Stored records

►

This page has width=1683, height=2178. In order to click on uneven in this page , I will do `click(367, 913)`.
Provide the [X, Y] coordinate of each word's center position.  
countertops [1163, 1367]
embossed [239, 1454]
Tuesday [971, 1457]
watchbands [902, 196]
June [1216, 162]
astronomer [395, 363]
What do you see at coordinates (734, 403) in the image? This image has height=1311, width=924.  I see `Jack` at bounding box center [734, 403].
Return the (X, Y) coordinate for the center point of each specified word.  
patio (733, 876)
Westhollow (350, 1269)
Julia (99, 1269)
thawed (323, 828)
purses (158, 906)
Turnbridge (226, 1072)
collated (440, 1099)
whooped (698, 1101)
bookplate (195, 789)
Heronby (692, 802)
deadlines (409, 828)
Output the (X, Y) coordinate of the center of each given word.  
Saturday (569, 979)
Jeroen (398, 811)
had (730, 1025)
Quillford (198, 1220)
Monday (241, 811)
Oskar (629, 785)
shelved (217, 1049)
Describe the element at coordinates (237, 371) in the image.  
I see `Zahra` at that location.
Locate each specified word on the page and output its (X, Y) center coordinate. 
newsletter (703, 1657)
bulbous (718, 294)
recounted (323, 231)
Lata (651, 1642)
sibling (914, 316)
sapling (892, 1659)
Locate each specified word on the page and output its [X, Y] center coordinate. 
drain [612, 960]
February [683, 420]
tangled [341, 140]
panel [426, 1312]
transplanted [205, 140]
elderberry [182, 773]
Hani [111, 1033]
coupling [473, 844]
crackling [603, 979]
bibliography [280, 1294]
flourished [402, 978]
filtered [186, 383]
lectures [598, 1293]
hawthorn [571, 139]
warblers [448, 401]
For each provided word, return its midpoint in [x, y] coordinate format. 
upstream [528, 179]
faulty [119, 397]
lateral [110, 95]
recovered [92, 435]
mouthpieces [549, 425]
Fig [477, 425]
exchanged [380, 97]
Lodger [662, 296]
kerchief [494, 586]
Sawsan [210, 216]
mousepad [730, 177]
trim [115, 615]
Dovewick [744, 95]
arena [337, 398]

◄

* _What you have to do_
From the entries above, copy out every line that contains the string "center".

* _Result for this task_
Provide the [X, Y] coordinate of each word's center position.  
What do you see at coordinates (734, 403) in the image? This image has height=1311, width=924.  I see `Jack` at bounding box center [734, 403].
Return the (X, Y) coordinate for the center point of each specified word.  
Output the (X, Y) coordinate of the center of each given word.  
Locate each specified word on the page and output its (X, Y) center coordinate. 
Locate each specified word on the page and output its [X, Y] center coordinate. 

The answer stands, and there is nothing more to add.